> **Given entries**:
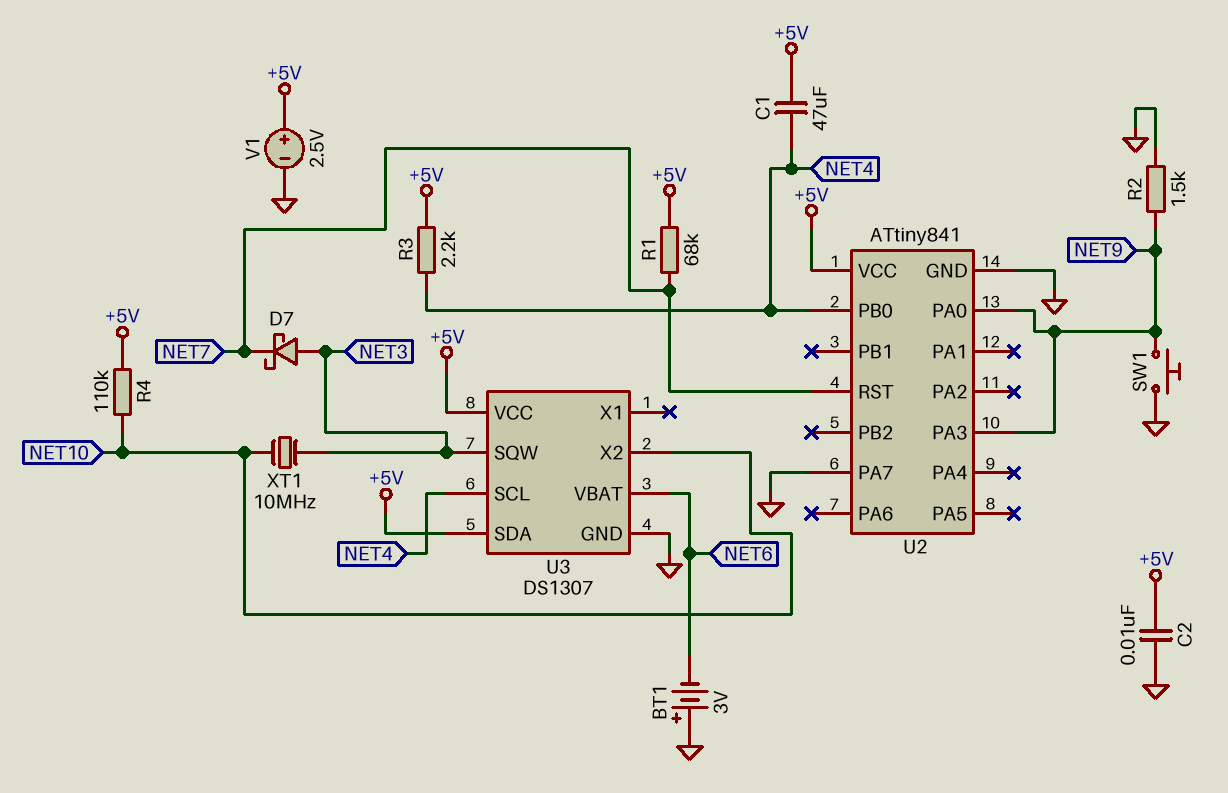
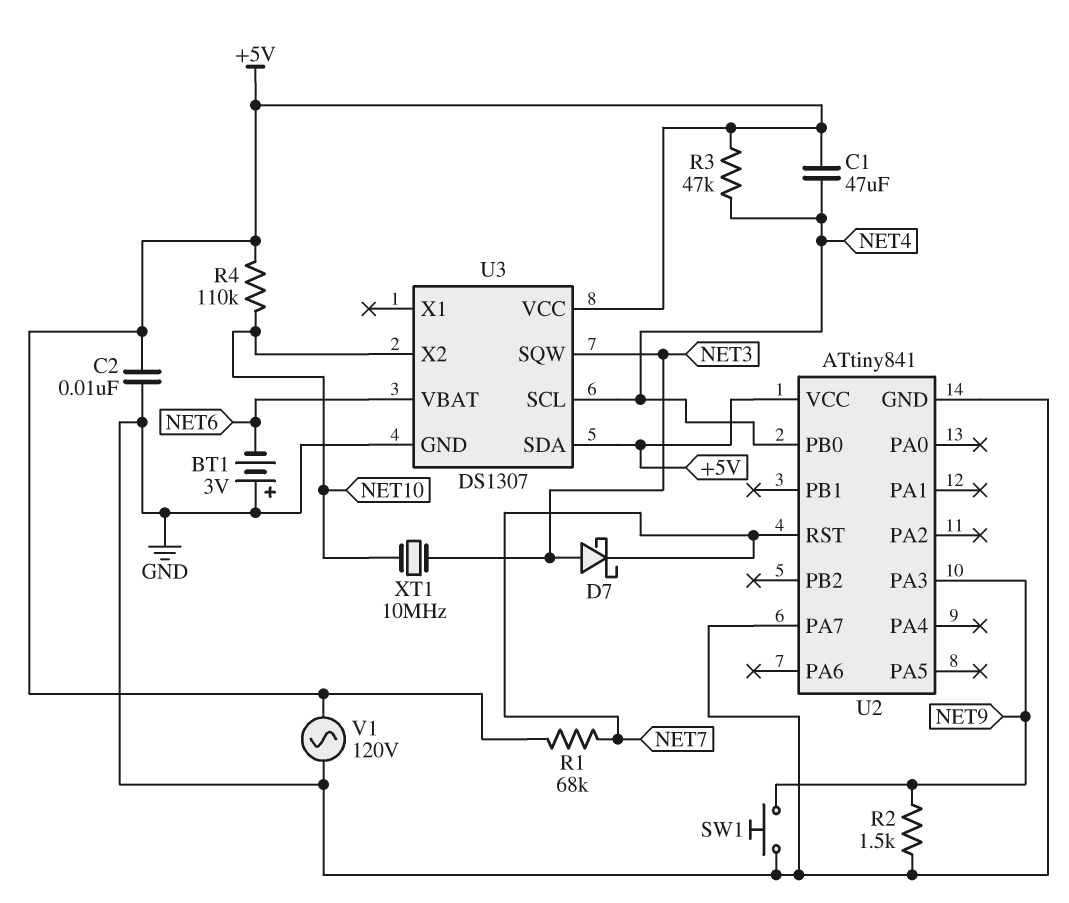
R3: 2.2k (+5V, NET4) -> 47k (+5V, NET4)
U2 pin PA0: NET9 -> none
V1: 2.5V (plus +5V, minus GND) -> AC 120V (+5V, GND)

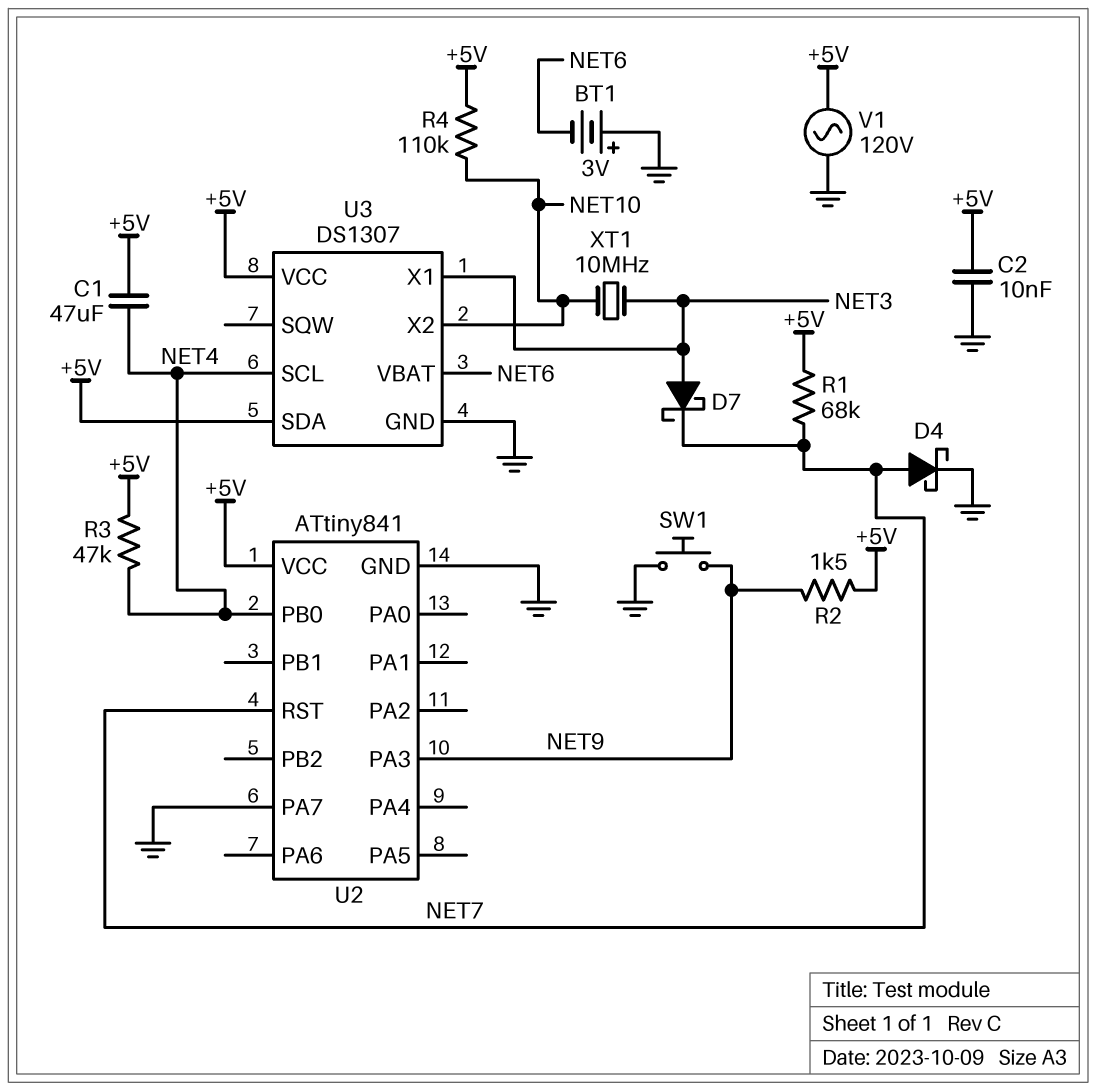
D4: none -> schottky (A NET7, K GND)
R2: 1.5k (GND, NET9) -> 1.5k (+5V, NET9)
U3 pin SQW: NET3 -> none
U3 pin X1: none -> NET3

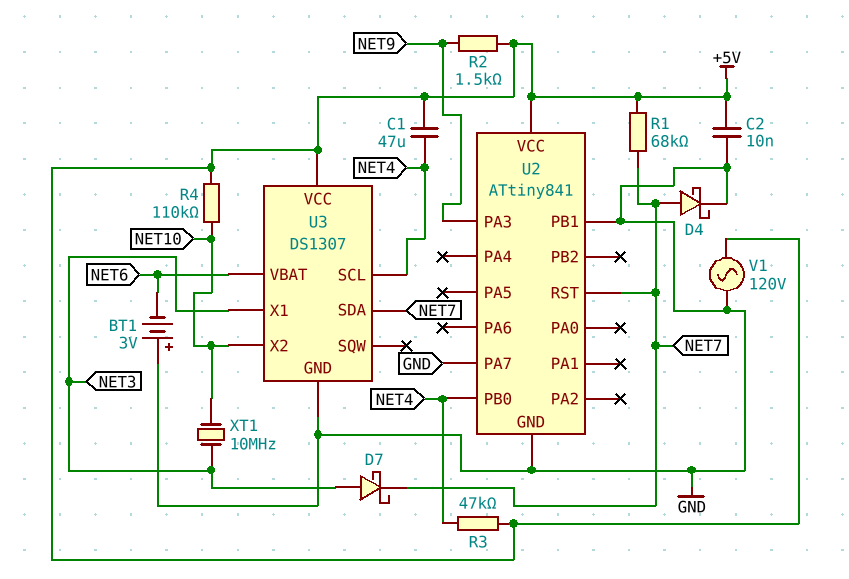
SW1: button (GND, NET9) -> none
U2 pin PB1: none -> GND
U3 pin SDA: +5V -> NET7

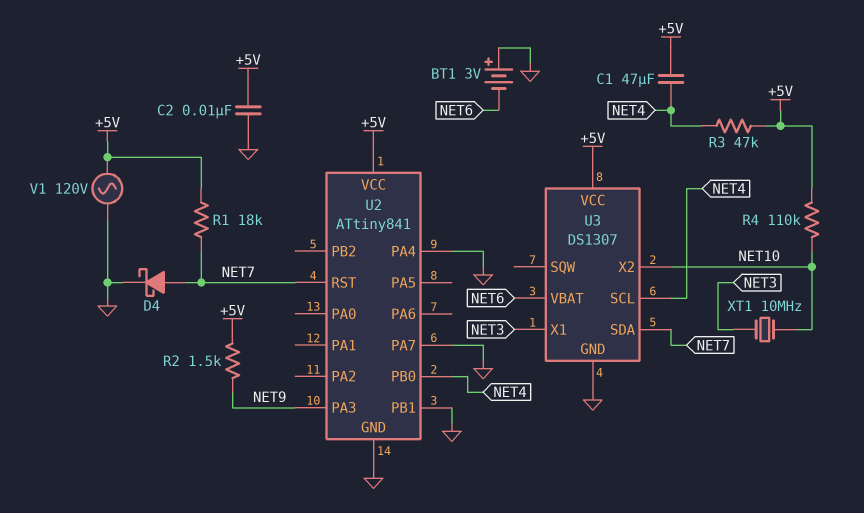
D7: schottky (A NET3, K NET7) -> none
R1: 68k (+5V, NET7) -> 18k (+5V, NET7)
U2 pin PA4: none -> GND

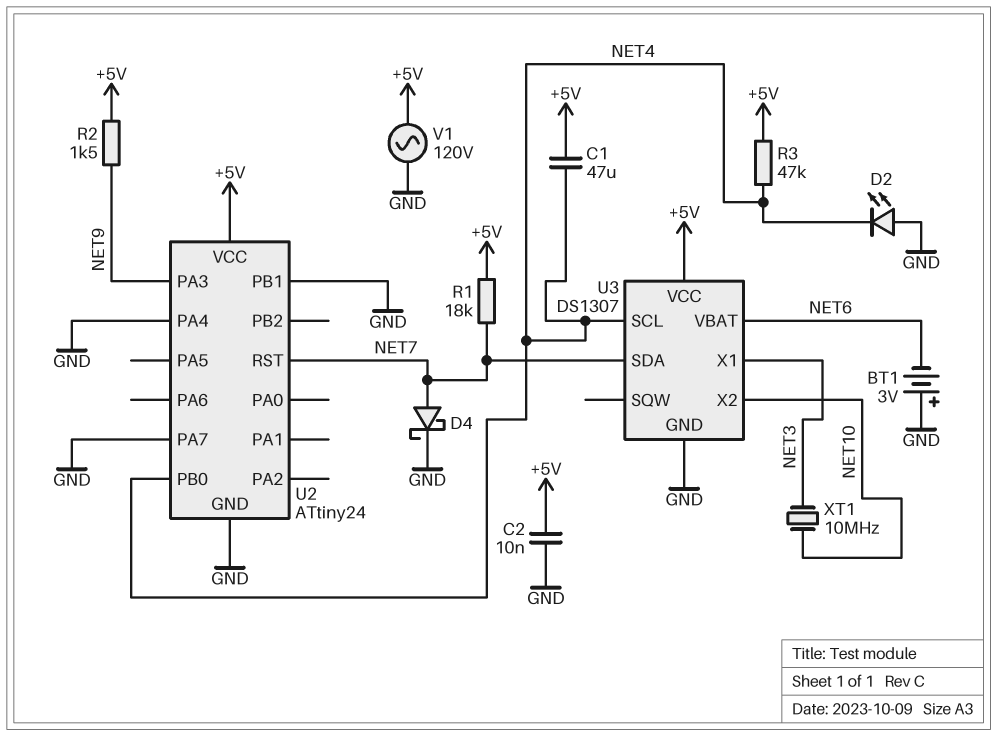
D2: none -> LED (A GND, K NET4)
R4: 110k (+5V, NET10) -> none
U2: ATtiny841 -> ATtiny24

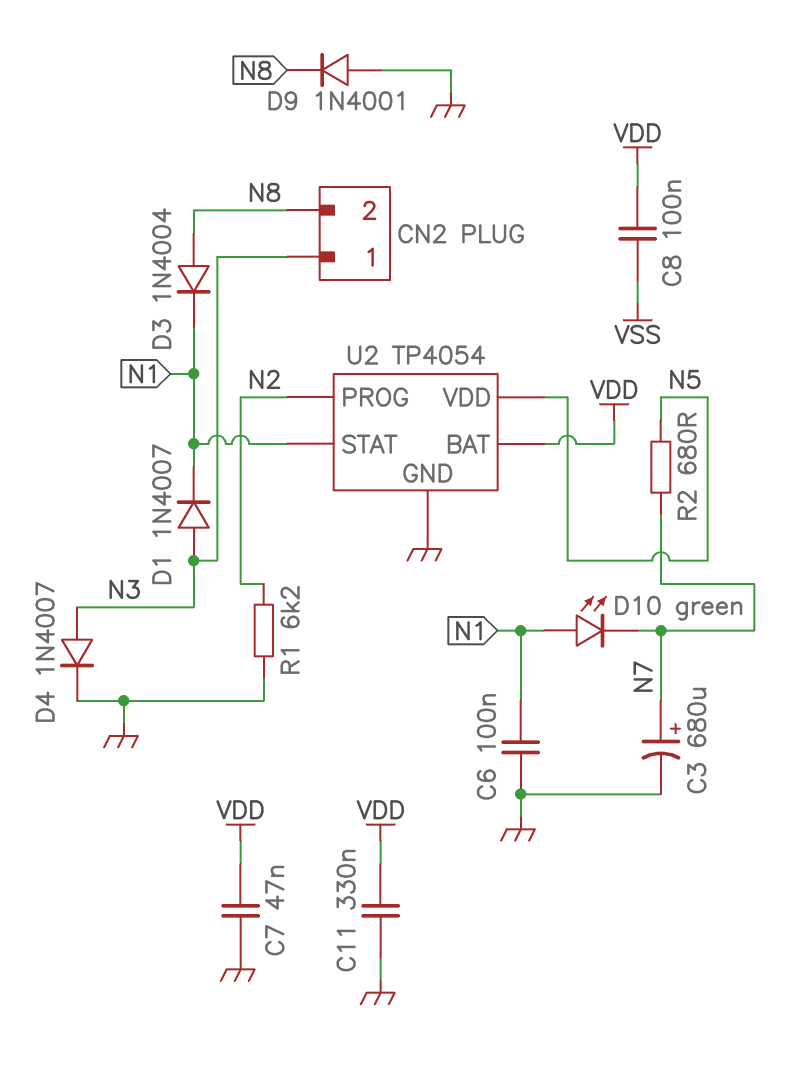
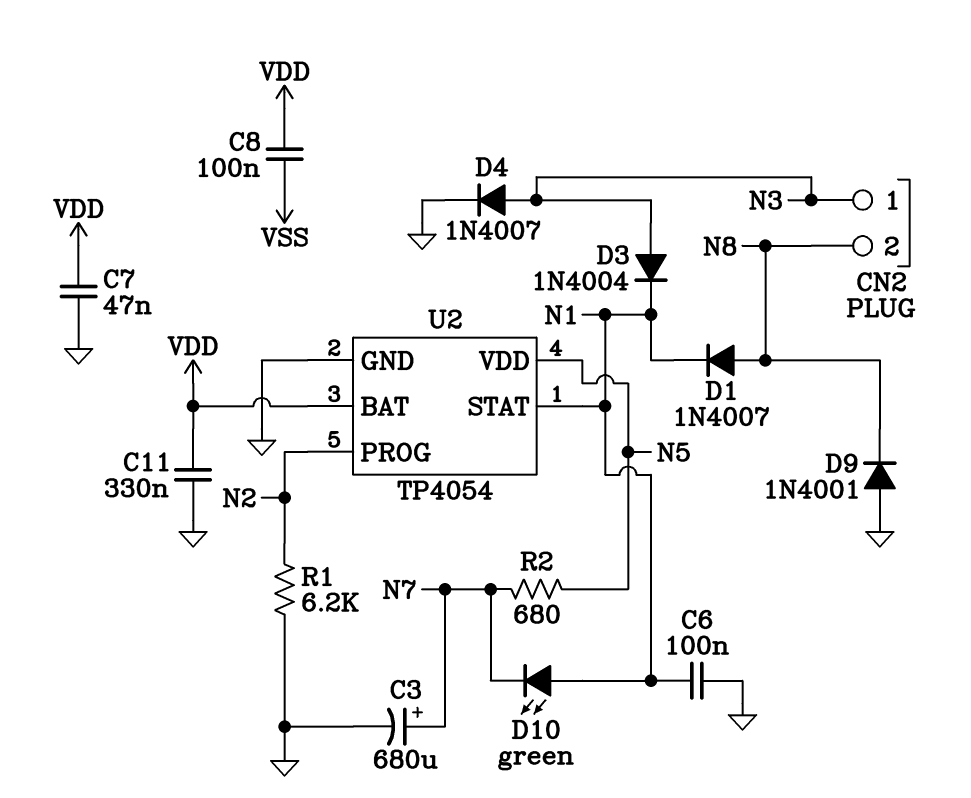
D1: diode 1N4007 (A N3, K N1) -> diode 1N4007 (A N8, K N1)
D3: diode 1N4004 (A N8, K N1) -> diode 1N4004 (A N3, K N1)

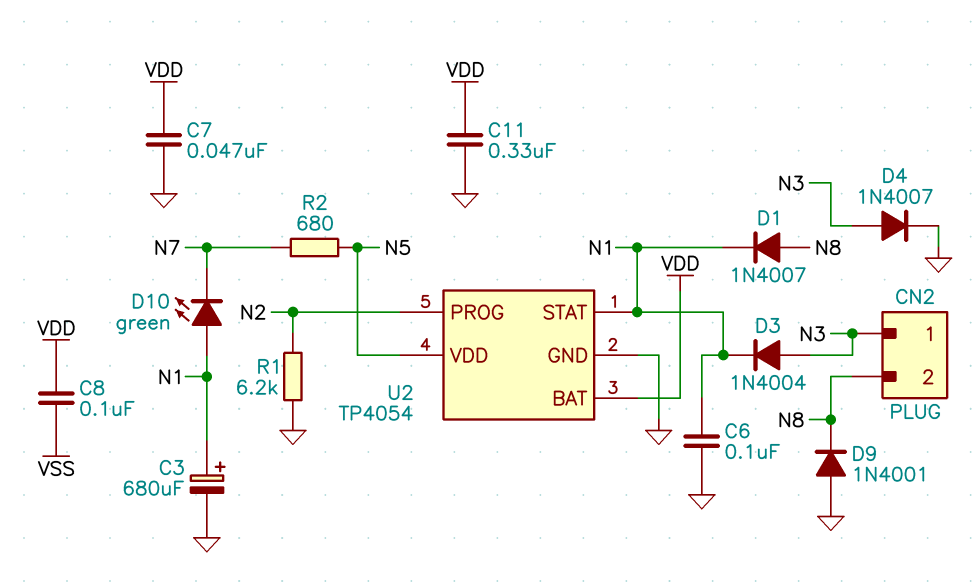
C3: 680uF (plus N7, minus GND) -> 680uF (plus N1, minus GND)

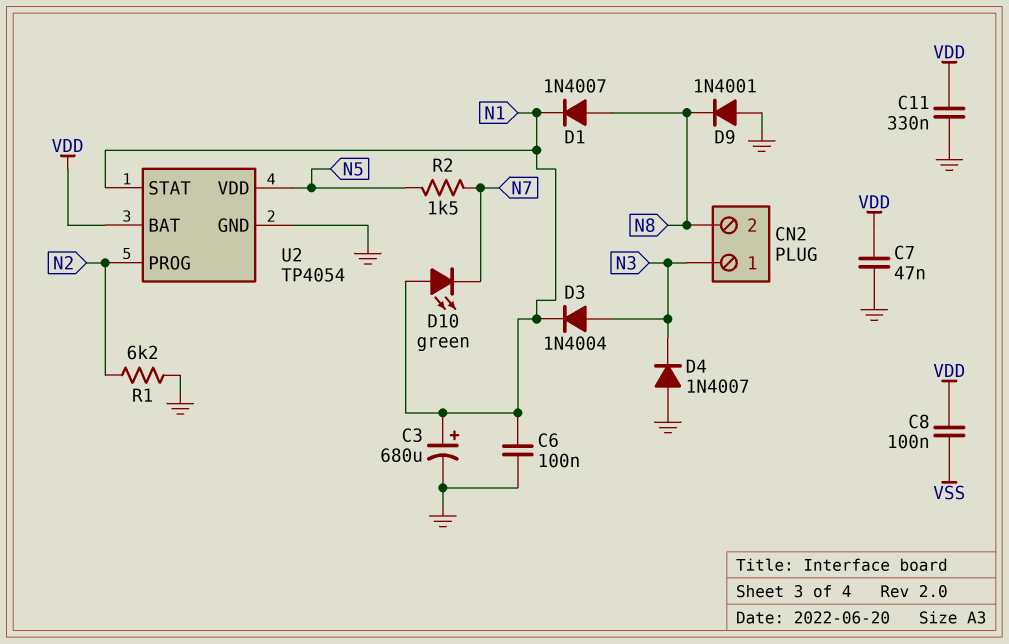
D4: diode 1N4007 (A N3, K GND) -> diode 1N4007 (A GND, K N3)
R2: 680 (N5, N7) -> 1.5k (N5, N7)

> **Problem description**:
The lines wanted run from the line containing "D2: none -> LED (A GND, K NET4)" through the end of the entries; return them exactly, both ends included, and keep pictures out.

> **Your response**:
D2: none -> LED (A GND, K NET4)
R4: 110k (+5V, NET10) -> none
U2: ATtiny841 -> ATtiny24

D1: diode 1N4007 (A N3, K N1) -> diode 1N4007 (A N8, K N1)
D3: diode 1N4004 (A N8, K N1) -> diode 1N4004 (A N3, K N1)

C3: 680uF (plus N7, minus GND) -> 680uF (plus N1, minus GND)

D4: diode 1N4007 (A N3, K GND) -> diode 1N4007 (A GND, K N3)
R2: 680 (N5, N7) -> 1.5k (N5, N7)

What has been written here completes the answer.